*** Opening Data excerpts ***

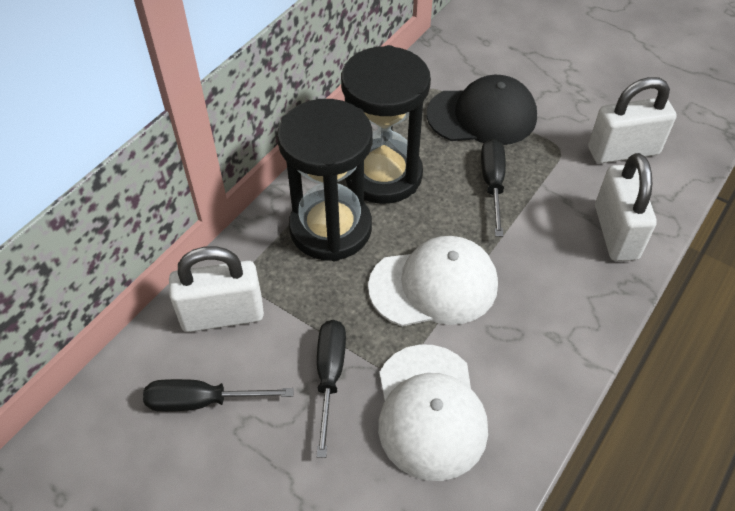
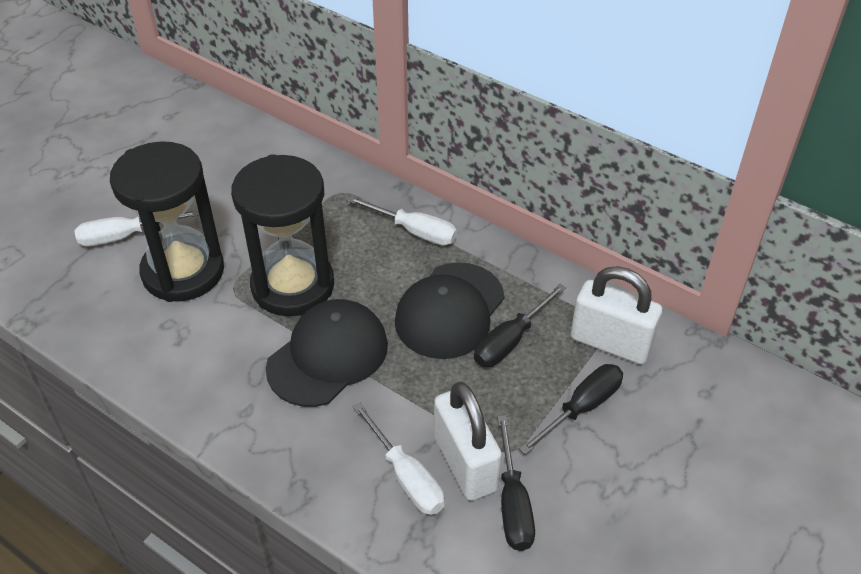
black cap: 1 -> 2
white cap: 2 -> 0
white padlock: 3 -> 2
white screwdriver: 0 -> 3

*** Closing Data excerpts ***
*** Opening Data excerpts ***

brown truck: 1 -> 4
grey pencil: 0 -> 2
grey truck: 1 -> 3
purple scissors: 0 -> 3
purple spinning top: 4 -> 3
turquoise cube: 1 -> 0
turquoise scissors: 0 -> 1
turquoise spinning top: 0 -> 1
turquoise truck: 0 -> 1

*** Closing Data excerpts ***

## Exercise description
Go back to the listing above. Copy word for word the lines from the one with "turquoise cube: 1 -> 0" through the one with "turquoise truck: 0 -> 1", and nothing more.

## Exercise answer
turquoise cube: 1 -> 0
turquoise scissors: 0 -> 1
turquoise spinning top: 0 -> 1
turquoise truck: 0 -> 1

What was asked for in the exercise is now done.